── DATA ──
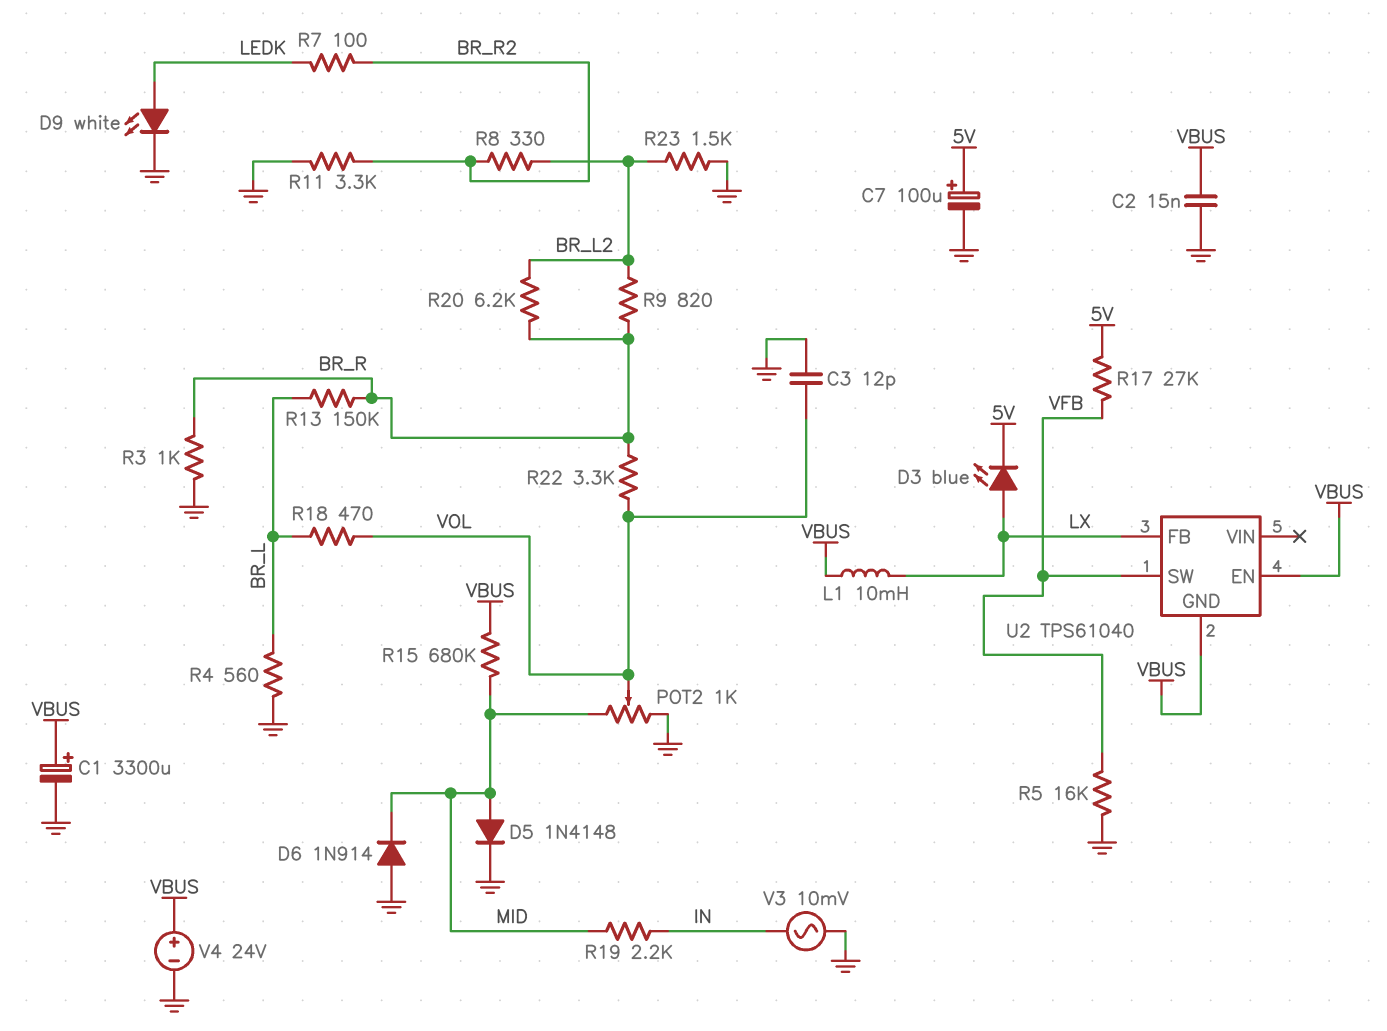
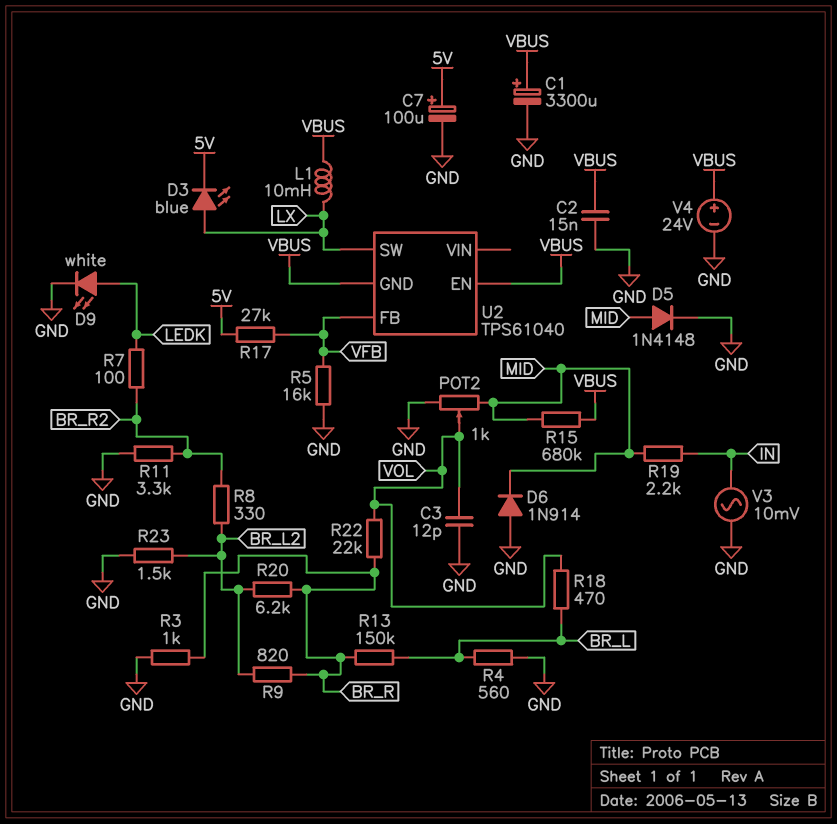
R22: 3.3k (BR_R, VOL) -> 22k (BR_R, VOL)
U2 pin FB: LX -> VFB
U2 pin SW: VFB -> LX

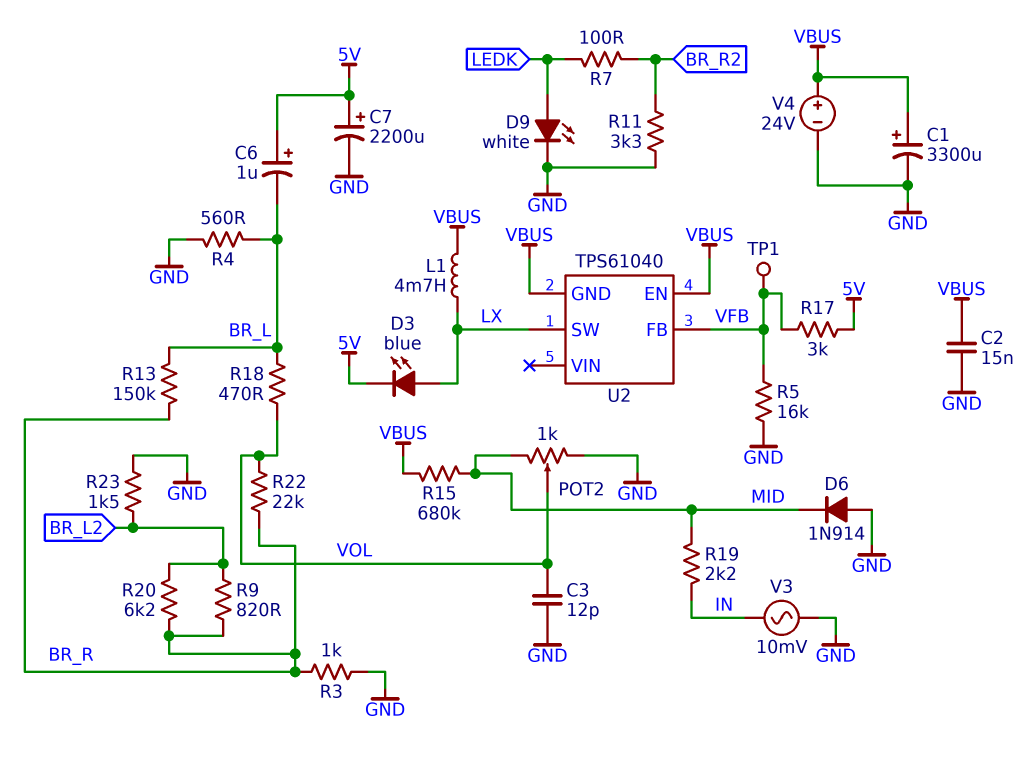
C6: none -> 1uF (plus 5V, minus BR_L)
C7: 100uF (plus 5V, minus GND) -> 2200uF (plus 5V, minus GND)
D5: diode 1N4148 (A MID, K GND) -> none
L1: 10mH (LX, VBUS) -> 4.7mH (LX, VBUS)
R8: 330 (BR_L2, BR_R2) -> none
R17: 27k (5V, VFB) -> 3k (5V, VFB)
TP1: none -> test point (VFB)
───
WHAT THIS TASK INVOLVES: The records shown above are to be repeated exactly, with the pictures left out.

RESULT BELOW:
R22: 3.3k (BR_R, VOL) -> 22k (BR_R, VOL)
U2 pin FB: LX -> VFB
U2 pin SW: VFB -> LX

C6: none -> 1uF (plus 5V, minus BR_L)
C7: 100uF (plus 5V, minus GND) -> 2200uF (plus 5V, minus GND)
D5: diode 1N4148 (A MID, K GND) -> none
L1: 10mH (LX, VBUS) -> 4.7mH (LX, VBUS)
R8: 330 (BR_L2, BR_R2) -> none
R17: 27k (5V, VFB) -> 3k (5V, VFB)
TP1: none -> test point (VFB)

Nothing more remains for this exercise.